Task -> First find the line with "blue cup [222,345,306,429]" in the entries below, then set down exactly every line through the line with "red cup [480,253,542,335]", that line included.

(Coordinate-based change listings)
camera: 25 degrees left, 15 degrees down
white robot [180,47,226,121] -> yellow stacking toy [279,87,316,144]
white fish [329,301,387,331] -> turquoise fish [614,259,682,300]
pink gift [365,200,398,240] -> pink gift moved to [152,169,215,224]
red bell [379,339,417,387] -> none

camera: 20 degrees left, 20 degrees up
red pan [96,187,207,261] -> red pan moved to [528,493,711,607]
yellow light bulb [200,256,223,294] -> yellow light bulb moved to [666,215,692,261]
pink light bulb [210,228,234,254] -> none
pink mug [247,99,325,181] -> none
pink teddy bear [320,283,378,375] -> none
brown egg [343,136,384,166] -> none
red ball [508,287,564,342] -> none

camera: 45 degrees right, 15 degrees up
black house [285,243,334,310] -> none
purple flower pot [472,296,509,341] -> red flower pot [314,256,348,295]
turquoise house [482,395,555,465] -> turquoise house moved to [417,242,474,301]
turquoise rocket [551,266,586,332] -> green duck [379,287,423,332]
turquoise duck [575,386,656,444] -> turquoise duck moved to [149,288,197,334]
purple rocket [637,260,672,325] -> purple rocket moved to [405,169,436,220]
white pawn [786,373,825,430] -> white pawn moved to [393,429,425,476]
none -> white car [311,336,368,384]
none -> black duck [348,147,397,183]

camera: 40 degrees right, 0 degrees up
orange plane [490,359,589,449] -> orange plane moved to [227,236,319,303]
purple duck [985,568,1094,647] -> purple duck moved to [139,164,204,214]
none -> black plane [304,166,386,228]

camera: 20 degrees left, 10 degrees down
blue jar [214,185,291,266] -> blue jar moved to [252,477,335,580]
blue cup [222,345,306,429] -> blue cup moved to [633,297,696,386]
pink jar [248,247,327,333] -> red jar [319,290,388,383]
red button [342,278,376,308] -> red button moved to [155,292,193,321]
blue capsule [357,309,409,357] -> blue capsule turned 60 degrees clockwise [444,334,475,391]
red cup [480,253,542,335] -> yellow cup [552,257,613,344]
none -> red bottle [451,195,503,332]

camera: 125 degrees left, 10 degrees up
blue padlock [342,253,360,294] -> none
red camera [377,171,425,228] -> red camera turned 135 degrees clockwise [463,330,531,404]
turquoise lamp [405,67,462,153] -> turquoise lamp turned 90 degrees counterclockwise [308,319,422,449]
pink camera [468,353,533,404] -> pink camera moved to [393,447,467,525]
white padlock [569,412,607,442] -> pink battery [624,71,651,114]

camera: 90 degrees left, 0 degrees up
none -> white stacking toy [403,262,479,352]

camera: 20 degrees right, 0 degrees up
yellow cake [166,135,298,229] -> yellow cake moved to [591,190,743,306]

Answer section ->
blue cup [222,345,306,429] -> blue cup moved to [633,297,696,386]
pink jar [248,247,327,333] -> red jar [319,290,388,383]
red button [342,278,376,308] -> red button moved to [155,292,193,321]
blue capsule [357,309,409,357] -> blue capsule turned 60 degrees clockwise [444,334,475,391]
red cup [480,253,542,335] -> yellow cup [552,257,613,344]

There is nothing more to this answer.